[Material for the task — start]
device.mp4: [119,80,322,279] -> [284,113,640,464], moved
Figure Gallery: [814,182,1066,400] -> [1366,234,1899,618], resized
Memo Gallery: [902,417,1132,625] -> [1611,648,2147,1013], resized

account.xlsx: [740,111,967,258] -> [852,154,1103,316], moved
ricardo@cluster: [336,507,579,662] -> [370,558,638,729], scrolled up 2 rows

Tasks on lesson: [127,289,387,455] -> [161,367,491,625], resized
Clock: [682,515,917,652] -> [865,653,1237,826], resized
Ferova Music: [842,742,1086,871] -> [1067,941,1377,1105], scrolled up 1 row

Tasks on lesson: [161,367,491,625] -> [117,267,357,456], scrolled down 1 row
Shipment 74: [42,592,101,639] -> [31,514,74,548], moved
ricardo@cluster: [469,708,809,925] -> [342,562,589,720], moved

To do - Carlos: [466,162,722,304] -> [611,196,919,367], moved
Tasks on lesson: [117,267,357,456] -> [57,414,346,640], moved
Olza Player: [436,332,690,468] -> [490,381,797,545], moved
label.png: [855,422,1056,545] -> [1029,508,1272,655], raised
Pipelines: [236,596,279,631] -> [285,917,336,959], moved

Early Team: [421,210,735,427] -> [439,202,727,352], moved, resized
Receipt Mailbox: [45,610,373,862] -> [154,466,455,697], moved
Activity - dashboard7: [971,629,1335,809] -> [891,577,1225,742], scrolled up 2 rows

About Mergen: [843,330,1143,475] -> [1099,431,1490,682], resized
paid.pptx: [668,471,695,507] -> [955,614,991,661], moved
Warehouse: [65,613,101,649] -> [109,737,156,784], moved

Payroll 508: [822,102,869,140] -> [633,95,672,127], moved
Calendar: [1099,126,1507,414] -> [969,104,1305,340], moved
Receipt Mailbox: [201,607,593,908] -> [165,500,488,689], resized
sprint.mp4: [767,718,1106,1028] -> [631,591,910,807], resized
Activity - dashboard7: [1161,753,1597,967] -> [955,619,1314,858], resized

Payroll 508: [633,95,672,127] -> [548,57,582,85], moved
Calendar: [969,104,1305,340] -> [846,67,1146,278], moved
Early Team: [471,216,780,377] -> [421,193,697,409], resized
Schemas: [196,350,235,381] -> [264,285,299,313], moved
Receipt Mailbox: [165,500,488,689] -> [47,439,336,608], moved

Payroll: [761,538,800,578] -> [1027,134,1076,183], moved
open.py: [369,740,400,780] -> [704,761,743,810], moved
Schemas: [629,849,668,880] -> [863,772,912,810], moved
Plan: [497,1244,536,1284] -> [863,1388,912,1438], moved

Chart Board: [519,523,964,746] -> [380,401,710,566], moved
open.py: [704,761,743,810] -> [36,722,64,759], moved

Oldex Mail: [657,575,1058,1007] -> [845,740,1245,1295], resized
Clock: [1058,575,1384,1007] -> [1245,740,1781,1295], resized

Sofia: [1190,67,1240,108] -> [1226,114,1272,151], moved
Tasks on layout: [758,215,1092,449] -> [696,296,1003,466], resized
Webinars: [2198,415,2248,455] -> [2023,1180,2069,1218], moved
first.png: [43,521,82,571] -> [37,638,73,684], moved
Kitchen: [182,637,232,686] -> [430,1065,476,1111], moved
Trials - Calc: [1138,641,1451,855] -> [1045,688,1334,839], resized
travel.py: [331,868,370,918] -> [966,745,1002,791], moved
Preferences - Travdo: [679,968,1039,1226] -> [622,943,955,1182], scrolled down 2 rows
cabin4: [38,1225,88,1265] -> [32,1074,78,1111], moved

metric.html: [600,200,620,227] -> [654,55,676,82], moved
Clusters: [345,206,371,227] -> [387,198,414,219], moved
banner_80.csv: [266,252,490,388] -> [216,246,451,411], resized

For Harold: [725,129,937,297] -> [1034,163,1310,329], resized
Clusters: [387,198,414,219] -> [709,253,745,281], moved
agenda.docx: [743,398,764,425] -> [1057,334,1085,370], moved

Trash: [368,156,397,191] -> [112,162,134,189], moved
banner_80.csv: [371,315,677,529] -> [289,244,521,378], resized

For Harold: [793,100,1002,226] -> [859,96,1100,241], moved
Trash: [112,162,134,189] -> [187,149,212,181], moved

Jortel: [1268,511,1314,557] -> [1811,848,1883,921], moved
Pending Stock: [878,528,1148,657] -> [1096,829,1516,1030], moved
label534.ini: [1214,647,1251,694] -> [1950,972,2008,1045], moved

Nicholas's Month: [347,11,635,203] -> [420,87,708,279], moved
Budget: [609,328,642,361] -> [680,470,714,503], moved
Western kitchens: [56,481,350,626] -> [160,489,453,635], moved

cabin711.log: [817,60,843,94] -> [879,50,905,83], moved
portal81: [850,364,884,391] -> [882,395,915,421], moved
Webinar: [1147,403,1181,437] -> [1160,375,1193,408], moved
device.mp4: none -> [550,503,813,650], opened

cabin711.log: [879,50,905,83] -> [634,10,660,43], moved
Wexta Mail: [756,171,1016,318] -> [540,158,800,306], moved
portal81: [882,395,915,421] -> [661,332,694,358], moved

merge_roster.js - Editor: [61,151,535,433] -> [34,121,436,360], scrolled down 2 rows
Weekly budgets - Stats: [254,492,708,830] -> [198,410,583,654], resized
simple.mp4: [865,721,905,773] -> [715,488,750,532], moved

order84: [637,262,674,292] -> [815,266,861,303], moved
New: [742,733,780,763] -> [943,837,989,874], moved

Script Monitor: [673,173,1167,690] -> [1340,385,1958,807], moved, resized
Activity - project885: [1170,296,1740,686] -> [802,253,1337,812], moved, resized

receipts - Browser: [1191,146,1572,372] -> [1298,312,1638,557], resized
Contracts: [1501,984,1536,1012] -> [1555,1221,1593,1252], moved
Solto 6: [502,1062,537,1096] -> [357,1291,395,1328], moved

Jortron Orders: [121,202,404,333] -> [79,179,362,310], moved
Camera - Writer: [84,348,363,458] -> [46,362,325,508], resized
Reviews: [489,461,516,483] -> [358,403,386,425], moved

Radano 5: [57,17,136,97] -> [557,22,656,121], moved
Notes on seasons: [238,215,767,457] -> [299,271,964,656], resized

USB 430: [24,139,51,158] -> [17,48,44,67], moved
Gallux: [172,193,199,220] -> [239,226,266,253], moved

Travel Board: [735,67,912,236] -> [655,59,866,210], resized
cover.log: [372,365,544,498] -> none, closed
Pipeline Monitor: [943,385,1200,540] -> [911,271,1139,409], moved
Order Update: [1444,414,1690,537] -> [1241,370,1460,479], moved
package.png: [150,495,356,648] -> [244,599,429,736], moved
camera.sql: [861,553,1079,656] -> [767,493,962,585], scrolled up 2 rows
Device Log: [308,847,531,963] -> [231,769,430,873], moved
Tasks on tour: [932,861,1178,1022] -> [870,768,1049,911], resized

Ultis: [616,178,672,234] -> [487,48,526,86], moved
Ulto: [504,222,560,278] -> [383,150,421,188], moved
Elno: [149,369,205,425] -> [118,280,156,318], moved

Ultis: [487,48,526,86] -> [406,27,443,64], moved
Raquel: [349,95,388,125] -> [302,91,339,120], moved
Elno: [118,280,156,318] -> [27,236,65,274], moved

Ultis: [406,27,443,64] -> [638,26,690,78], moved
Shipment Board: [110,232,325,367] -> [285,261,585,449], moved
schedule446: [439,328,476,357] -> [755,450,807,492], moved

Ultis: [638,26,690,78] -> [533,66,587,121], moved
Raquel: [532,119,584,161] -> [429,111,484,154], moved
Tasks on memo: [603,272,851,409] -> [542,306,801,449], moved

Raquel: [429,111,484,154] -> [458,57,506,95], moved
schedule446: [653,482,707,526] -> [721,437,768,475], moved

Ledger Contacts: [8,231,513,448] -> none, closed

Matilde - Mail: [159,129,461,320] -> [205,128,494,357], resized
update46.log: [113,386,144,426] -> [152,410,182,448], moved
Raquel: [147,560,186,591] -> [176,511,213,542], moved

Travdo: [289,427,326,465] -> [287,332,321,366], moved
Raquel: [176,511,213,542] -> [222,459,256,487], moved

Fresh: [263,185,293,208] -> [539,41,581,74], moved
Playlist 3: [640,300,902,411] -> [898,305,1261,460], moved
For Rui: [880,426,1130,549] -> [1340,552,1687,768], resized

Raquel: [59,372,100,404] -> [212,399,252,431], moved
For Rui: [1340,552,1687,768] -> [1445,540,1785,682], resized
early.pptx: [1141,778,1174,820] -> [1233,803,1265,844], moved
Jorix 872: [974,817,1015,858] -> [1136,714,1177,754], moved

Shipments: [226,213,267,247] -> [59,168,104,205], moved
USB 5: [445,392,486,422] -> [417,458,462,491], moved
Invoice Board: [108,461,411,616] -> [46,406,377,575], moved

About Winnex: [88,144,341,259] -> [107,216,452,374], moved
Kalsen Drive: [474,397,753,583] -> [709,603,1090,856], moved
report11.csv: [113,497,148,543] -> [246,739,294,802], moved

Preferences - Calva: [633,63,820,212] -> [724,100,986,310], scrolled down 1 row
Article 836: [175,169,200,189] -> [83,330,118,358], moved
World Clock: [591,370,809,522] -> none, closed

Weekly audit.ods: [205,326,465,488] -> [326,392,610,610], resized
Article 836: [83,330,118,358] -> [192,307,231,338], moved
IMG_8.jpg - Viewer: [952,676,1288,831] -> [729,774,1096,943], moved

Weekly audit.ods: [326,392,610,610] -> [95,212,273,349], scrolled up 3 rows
[Material for the task — finish]
From the line that contains "Playlist 3: [640,300,902,411]" through the last line of the records above, copy every line exactly and leave out the rest.

Playlist 3: [640,300,902,411] -> [898,305,1261,460], moved
For Rui: [880,426,1130,549] -> [1340,552,1687,768], resized

Raquel: [59,372,100,404] -> [212,399,252,431], moved
For Rui: [1340,552,1687,768] -> [1445,540,1785,682], resized
early.pptx: [1141,778,1174,820] -> [1233,803,1265,844], moved
Jorix 872: [974,817,1015,858] -> [1136,714,1177,754], moved

Shipments: [226,213,267,247] -> [59,168,104,205], moved
USB 5: [445,392,486,422] -> [417,458,462,491], moved
Invoice Board: [108,461,411,616] -> [46,406,377,575], moved

About Winnex: [88,144,341,259] -> [107,216,452,374], moved
Kalsen Drive: [474,397,753,583] -> [709,603,1090,856], moved
report11.csv: [113,497,148,543] -> [246,739,294,802], moved

Preferences - Calva: [633,63,820,212] -> [724,100,986,310], scrolled down 1 row
Article 836: [175,169,200,189] -> [83,330,118,358], moved
World Clock: [591,370,809,522] -> none, closed

Weekly audit.ods: [205,326,465,488] -> [326,392,610,610], resized
Article 836: [83,330,118,358] -> [192,307,231,338], moved
IMG_8.jpg - Viewer: [952,676,1288,831] -> [729,774,1096,943], moved

Weekly audit.ods: [326,392,610,610] -> [95,212,273,349], scrolled up 3 rows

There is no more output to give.